* Work instruction: This exercise calls for the listing to be set down exactly.

***

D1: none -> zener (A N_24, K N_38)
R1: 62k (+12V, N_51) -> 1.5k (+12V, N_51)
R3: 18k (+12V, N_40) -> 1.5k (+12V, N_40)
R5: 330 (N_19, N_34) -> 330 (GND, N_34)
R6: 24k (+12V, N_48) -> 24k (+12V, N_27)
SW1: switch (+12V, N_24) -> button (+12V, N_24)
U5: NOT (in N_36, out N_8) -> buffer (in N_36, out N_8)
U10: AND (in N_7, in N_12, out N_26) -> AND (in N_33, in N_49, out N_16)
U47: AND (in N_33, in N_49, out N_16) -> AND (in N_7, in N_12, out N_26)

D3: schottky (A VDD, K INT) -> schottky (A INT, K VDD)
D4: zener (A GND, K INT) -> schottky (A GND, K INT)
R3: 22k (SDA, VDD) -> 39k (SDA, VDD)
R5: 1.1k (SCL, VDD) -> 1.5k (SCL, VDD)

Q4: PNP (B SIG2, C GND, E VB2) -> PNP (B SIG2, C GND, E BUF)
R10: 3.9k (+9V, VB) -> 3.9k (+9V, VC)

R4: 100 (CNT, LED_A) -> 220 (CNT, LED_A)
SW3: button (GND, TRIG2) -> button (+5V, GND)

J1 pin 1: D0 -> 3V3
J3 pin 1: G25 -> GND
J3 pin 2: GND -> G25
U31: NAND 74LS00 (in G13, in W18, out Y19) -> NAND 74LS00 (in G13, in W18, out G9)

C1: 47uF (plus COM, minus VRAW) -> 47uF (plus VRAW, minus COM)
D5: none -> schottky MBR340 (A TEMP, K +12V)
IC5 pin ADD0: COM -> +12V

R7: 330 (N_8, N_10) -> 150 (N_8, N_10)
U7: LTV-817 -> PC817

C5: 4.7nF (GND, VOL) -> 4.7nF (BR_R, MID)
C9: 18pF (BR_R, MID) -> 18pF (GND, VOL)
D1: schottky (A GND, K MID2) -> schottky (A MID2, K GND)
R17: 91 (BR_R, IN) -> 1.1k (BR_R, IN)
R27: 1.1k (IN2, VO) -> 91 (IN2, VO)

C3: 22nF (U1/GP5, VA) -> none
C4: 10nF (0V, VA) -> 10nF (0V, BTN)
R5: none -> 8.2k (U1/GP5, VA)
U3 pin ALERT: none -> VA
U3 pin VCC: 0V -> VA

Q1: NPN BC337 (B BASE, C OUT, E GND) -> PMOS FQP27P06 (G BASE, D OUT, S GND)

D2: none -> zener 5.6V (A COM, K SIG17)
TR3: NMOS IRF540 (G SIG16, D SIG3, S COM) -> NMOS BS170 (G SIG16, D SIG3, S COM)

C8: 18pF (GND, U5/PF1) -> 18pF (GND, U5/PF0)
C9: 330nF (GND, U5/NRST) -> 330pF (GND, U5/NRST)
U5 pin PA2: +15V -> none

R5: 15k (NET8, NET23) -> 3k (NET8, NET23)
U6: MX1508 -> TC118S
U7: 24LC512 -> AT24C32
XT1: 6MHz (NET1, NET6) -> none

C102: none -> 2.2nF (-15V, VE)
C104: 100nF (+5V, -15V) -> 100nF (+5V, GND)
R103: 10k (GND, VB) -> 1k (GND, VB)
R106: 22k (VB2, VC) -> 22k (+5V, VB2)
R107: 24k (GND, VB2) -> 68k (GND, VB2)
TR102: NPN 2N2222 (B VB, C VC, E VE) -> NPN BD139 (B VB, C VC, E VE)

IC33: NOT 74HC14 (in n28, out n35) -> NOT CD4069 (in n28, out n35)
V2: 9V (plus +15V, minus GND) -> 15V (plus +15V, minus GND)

***

* Completed exercise:
D1: none -> zener (A N_24, K N_38)
R1: 62k (+12V, N_51) -> 1.5k (+12V, N_51)
R3: 18k (+12V, N_40) -> 1.5k (+12V, N_40)
R5: 330 (N_19, N_34) -> 330 (GND, N_34)
R6: 24k (+12V, N_48) -> 24k (+12V, N_27)
SW1: switch (+12V, N_24) -> button (+12V, N_24)
U5: NOT (in N_36, out N_8) -> buffer (in N_36, out N_8)
U10: AND (in N_7, in N_12, out N_26) -> AND (in N_33, in N_49, out N_16)
U47: AND (in N_33, in N_49, out N_16) -> AND (in N_7, in N_12, out N_26)

D3: schottky (A VDD, K INT) -> schottky (A INT, K VDD)
D4: zener (A GND, K INT) -> schottky (A GND, K INT)
R3: 22k (SDA, VDD) -> 39k (SDA, VDD)
R5: 1.1k (SCL, VDD) -> 1.5k (SCL, VDD)

Q4: PNP (B SIG2, C GND, E VB2) -> PNP (B SIG2, C GND, E BUF)
R10: 3.9k (+9V, VB) -> 3.9k (+9V, VC)

R4: 100 (CNT, LED_A) -> 220 (CNT, LED_A)
SW3: button (GND, TRIG2) -> button (+5V, GND)

J1 pin 1: D0 -> 3V3
J3 pin 1: G25 -> GND
J3 pin 2: GND -> G25
U31: NAND 74LS00 (in G13, in W18, out Y19) -> NAND 74LS00 (in G13, in W18, out G9)

C1: 47uF (plus COM, minus VRAW) -> 47uF (plus VRAW, minus COM)
D5: none -> schottky MBR340 (A TEMP, K +12V)
IC5 pin ADD0: COM -> +12V

R7: 330 (N_8, N_10) -> 150 (N_8, N_10)
U7: LTV-817 -> PC817

C5: 4.7nF (GND, VOL) -> 4.7nF (BR_R, MID)
C9: 18pF (BR_R, MID) -> 18pF (GND, VOL)
D1: schottky (A GND, K MID2) -> schottky (A MID2, K GND)
R17: 91 (BR_R, IN) -> 1.1k (BR_R, IN)
R27: 1.1k (IN2, VO) -> 91 (IN2, VO)

C3: 22nF (U1/GP5, VA) -> none
C4: 10nF (0V, VA) -> 10nF (0V, BTN)
R5: none -> 8.2k (U1/GP5, VA)
U3 pin ALERT: none -> VA
U3 pin VCC: 0V -> VA

Q1: NPN BC337 (B BASE, C OUT, E GND) -> PMOS FQP27P06 (G BASE, D OUT, S GND)

D2: none -> zener 5.6V (A COM, K SIG17)
TR3: NMOS IRF540 (G SIG16, D SIG3, S COM) -> NMOS BS170 (G SIG16, D SIG3, S COM)

C8: 18pF (GND, U5/PF1) -> 18pF (GND, U5/PF0)
C9: 330nF (GND, U5/NRST) -> 330pF (GND, U5/NRST)
U5 pin PA2: +15V -> none

R5: 15k (NET8, NET23) -> 3k (NET8, NET23)
U6: MX1508 -> TC118S
U7: 24LC512 -> AT24C32
XT1: 6MHz (NET1, NET6) -> none

C102: none -> 2.2nF (-15V, VE)
C104: 100nF (+5V, -15V) -> 100nF (+5V, GND)
R103: 10k (GND, VB) -> 1k (GND, VB)
R106: 22k (VB2, VC) -> 22k (+5V, VB2)
R107: 24k (GND, VB2) -> 68k (GND, VB2)
TR102: NPN 2N2222 (B VB, C VC, E VE) -> NPN BD139 (B VB, C VC, E VE)

IC33: NOT 74HC14 (in n28, out n35) -> NOT CD4069 (in n28, out n35)
V2: 9V (plus +15V, minus GND) -> 15V (plus +15V, minus GND)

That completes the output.